Would you mind restating all of the records word for word, skipping the pictures?

- [Recorded data]:
-------------------------
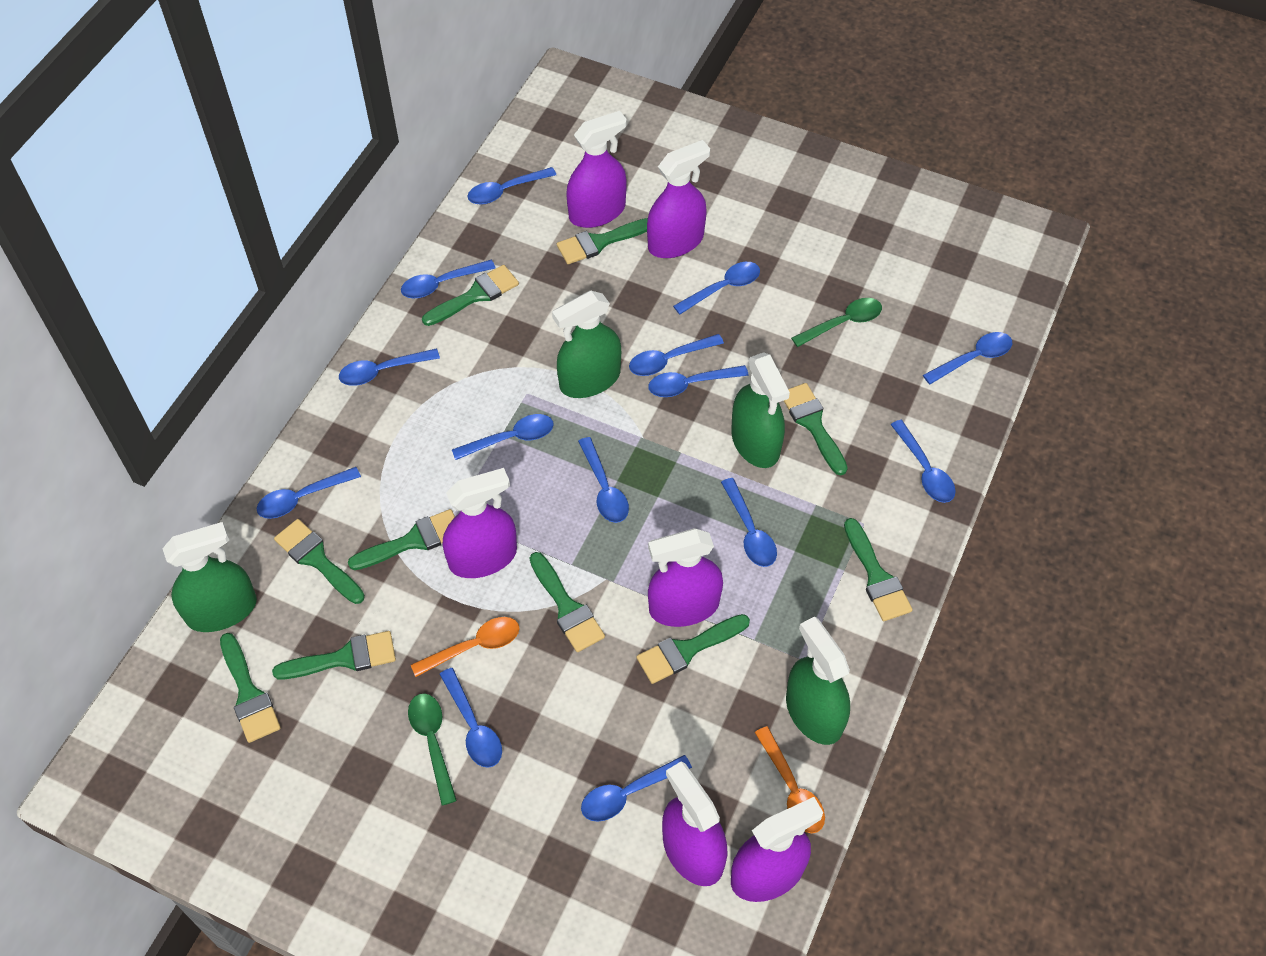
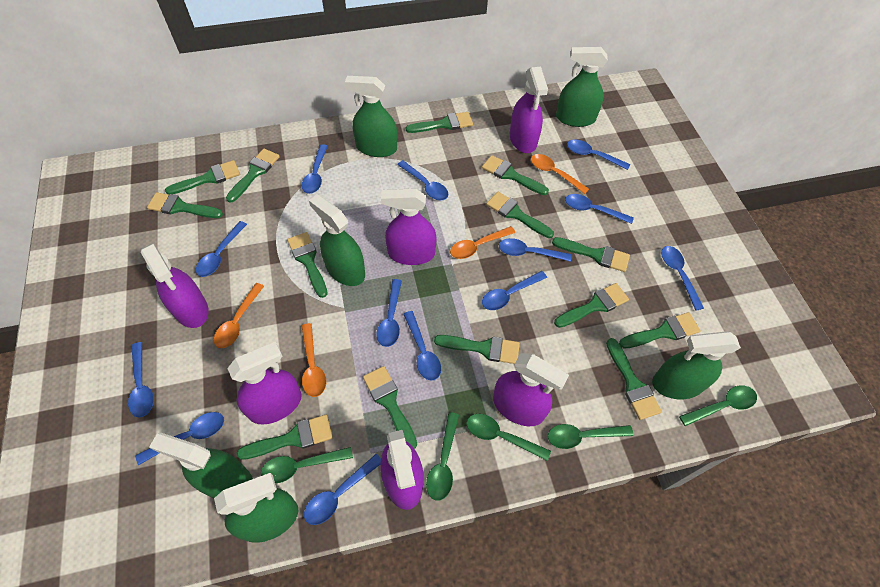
blue spoon: 14 -> 13
green brush: 10 -> 14
green spoon: 2 -> 5
green spray bottle: 4 -> 6
orange spoon: 2 -> 4

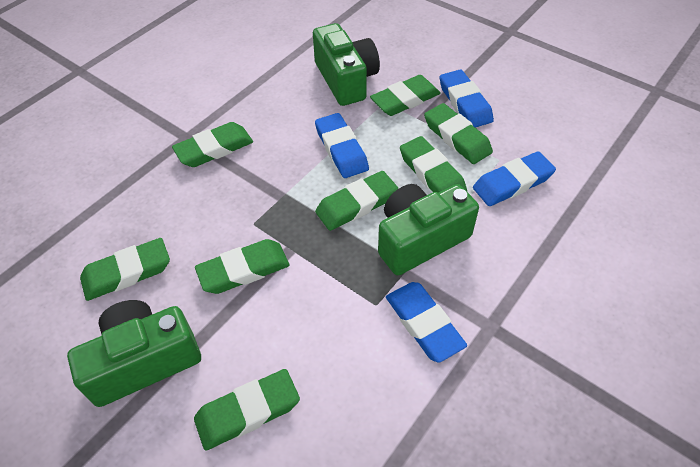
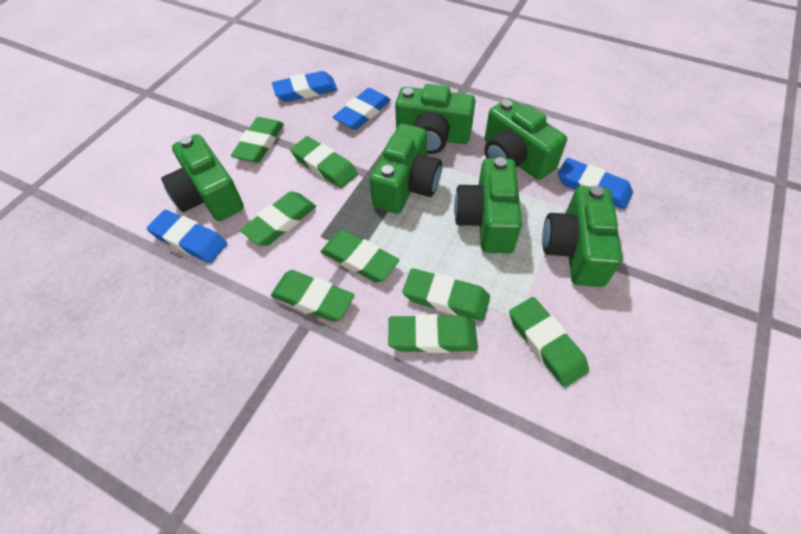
green camera: 3 -> 6

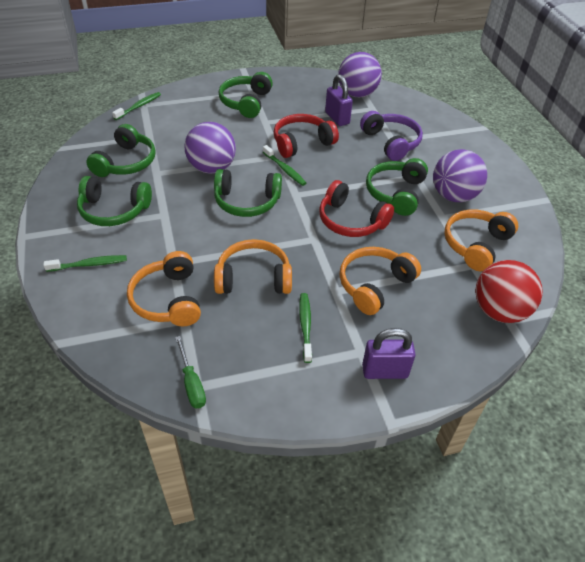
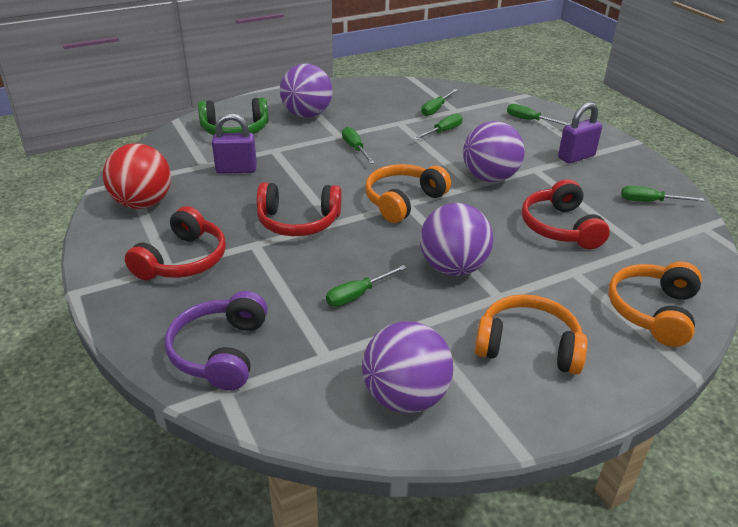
green headphones: 5 -> 1
green screwdriver: 1 -> 6
green toothbrush: 4 -> 0
orange headphones: 4 -> 3
purple ball: 3 -> 4
red headphones: 2 -> 3

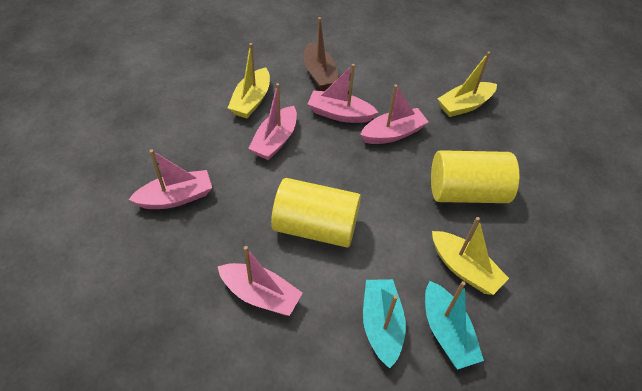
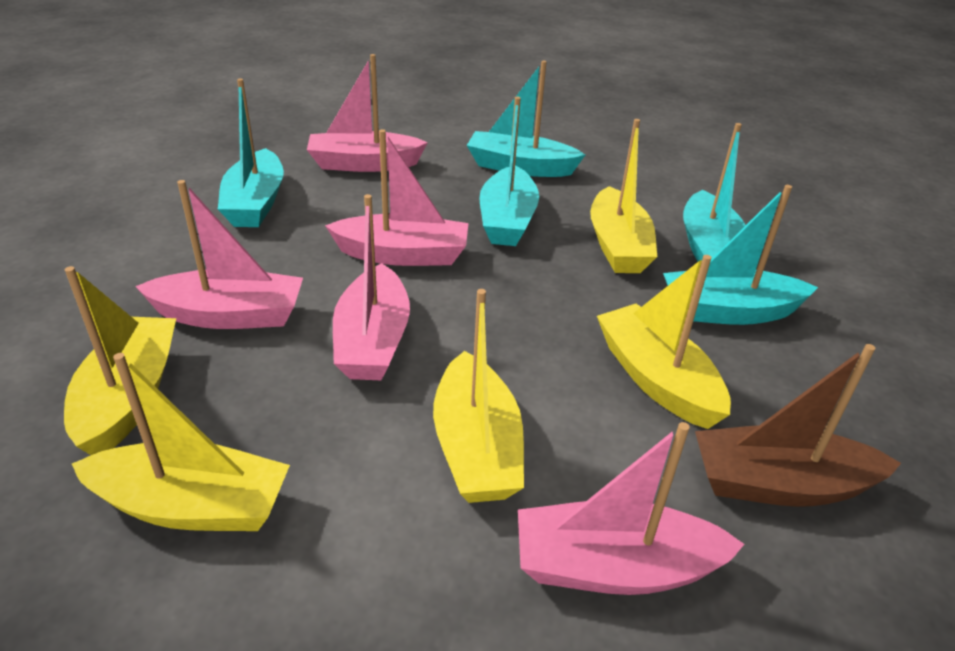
turquoise boat: 2 -> 5
yellow boat: 3 -> 5
yellow cylinder: 2 -> 0

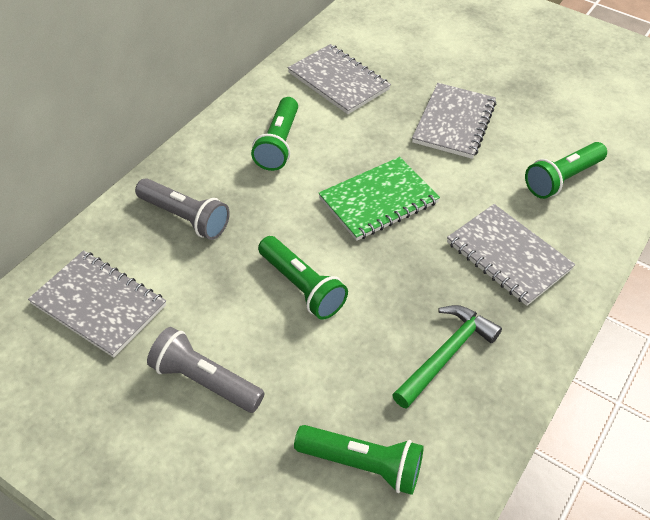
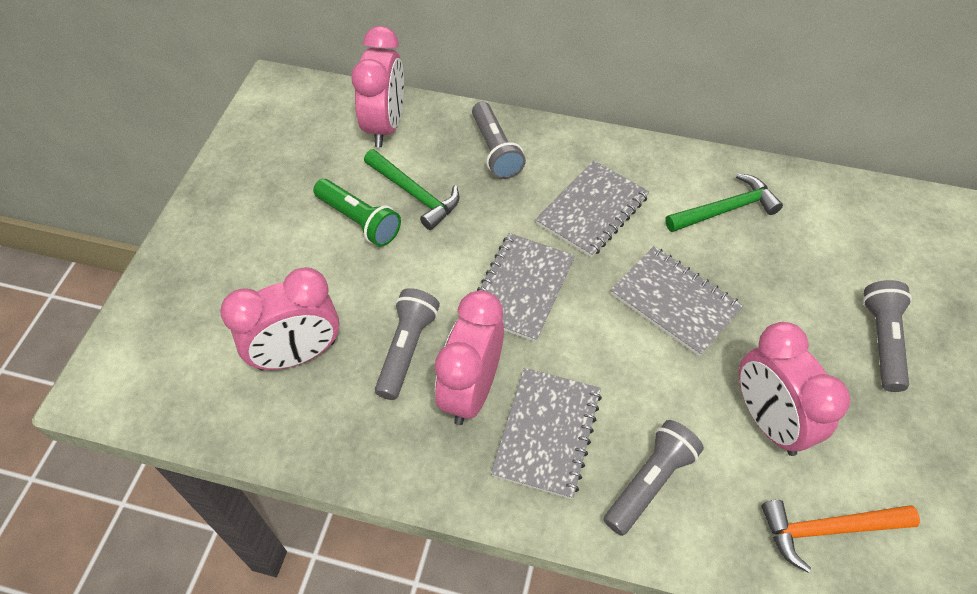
green flashlight: 4 -> 1
green hammer: 1 -> 2
green notebook: 1 -> 0
grey flashlight: 2 -> 4
orange hammer: 0 -> 1
pink clock: 0 -> 4

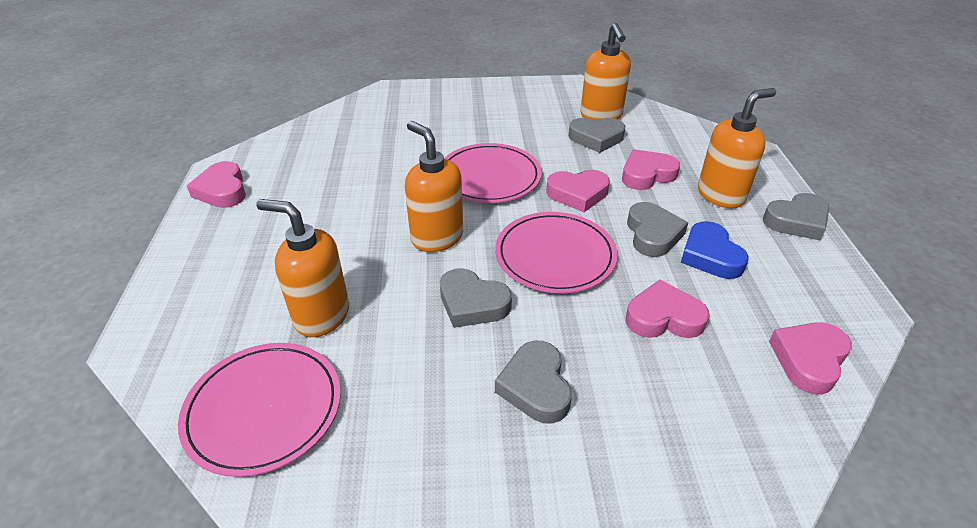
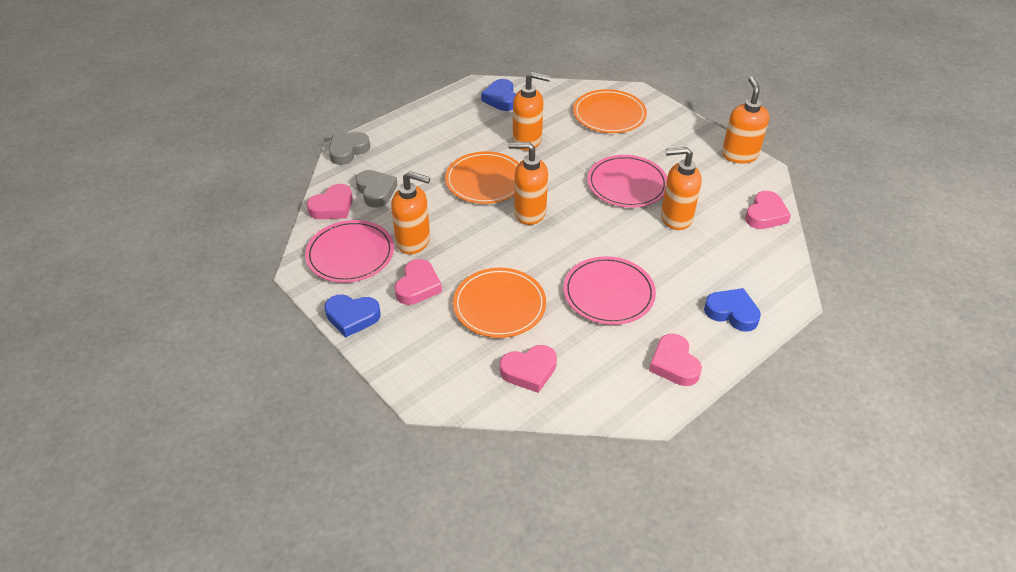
blue heart: 1 -> 3
grey heart: 5 -> 2
orange plate: 0 -> 3
orange soap dispenser: 4 -> 5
-------------------------
- [TASK ANSWER]:
blue spoon: 14 -> 13
green brush: 10 -> 14
green spoon: 2 -> 5
green spray bottle: 4 -> 6
orange spoon: 2 -> 4

green camera: 3 -> 6

green headphones: 5 -> 1
green screwdriver: 1 -> 6
green toothbrush: 4 -> 0
orange headphones: 4 -> 3
purple ball: 3 -> 4
red headphones: 2 -> 3

turquoise boat: 2 -> 5
yellow boat: 3 -> 5
yellow cylinder: 2 -> 0

green flashlight: 4 -> 1
green hammer: 1 -> 2
green notebook: 1 -> 0
grey flashlight: 2 -> 4
orange hammer: 0 -> 1
pink clock: 0 -> 4

blue heart: 1 -> 3
grey heart: 5 -> 2
orange plate: 0 -> 3
orange soap dispenser: 4 -> 5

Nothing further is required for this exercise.